What to work on: Write out the lines from the line containing "Detect every instance" through the final line of the listing below, exactly, omitting every other line.

[Data excerpts]
----

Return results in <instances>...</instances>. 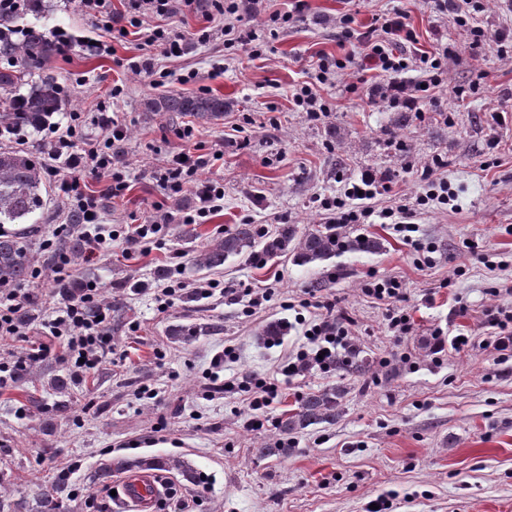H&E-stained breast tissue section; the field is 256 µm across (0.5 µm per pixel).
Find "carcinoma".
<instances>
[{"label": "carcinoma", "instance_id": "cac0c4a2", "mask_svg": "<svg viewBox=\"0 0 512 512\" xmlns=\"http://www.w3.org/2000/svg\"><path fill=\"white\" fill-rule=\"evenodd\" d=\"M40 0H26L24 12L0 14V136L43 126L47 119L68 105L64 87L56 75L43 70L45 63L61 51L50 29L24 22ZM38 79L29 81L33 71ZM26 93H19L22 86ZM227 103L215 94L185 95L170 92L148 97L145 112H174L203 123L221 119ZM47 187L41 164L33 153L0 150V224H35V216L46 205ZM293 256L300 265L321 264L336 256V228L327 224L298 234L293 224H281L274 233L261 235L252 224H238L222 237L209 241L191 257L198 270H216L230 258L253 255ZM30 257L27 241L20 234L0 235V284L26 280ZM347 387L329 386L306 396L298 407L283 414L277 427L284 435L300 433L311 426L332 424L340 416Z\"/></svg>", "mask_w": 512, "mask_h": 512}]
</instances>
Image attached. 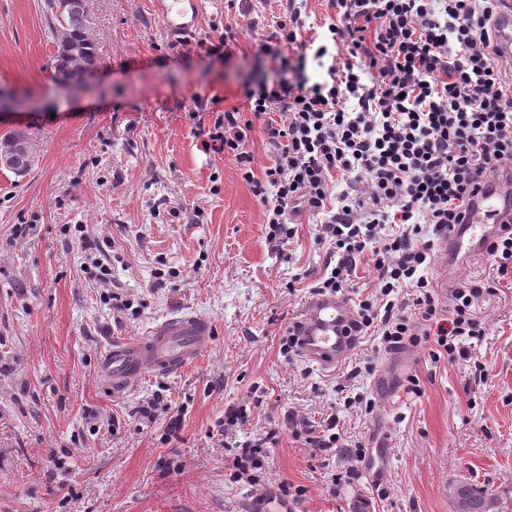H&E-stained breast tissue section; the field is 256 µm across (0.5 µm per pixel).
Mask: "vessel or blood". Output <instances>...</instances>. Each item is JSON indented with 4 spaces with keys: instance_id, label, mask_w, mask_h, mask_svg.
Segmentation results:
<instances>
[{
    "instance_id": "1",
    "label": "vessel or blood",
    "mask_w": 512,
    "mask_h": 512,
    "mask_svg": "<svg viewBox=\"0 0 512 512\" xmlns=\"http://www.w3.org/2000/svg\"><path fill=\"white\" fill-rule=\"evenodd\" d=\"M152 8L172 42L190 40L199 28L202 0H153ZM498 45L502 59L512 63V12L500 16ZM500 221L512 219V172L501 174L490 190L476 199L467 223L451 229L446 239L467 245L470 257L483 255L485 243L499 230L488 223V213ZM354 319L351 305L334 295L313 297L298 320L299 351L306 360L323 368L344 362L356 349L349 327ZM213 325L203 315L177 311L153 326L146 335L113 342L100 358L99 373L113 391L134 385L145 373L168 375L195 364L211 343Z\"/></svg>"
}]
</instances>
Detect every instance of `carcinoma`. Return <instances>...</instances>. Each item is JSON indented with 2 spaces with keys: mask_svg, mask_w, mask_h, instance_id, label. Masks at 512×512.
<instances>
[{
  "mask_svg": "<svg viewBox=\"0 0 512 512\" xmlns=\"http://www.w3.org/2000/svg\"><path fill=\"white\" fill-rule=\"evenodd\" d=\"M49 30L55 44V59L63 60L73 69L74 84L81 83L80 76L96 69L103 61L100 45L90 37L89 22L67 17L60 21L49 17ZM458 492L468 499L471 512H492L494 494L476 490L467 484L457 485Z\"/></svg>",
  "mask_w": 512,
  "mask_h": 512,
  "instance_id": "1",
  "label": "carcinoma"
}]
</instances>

----

Task response:
Detect every instance of `carcinoma`. Return <instances>...</instances>. Each item is JSON indented with 2 spaces with keys: mask_svg, mask_w, mask_h, instance_id, label. Masks at 512×512.
<instances>
[{
  "mask_svg": "<svg viewBox=\"0 0 512 512\" xmlns=\"http://www.w3.org/2000/svg\"><path fill=\"white\" fill-rule=\"evenodd\" d=\"M49 30L55 44V59L63 60L73 69L74 84L81 83L80 76L96 69L103 61L100 45L90 37L89 22L67 17L60 21L49 17ZM458 492L468 499L471 512H492L494 494L476 490L467 484L457 485Z\"/></svg>",
  "mask_w": 512,
  "mask_h": 512,
  "instance_id": "1",
  "label": "carcinoma"
}]
</instances>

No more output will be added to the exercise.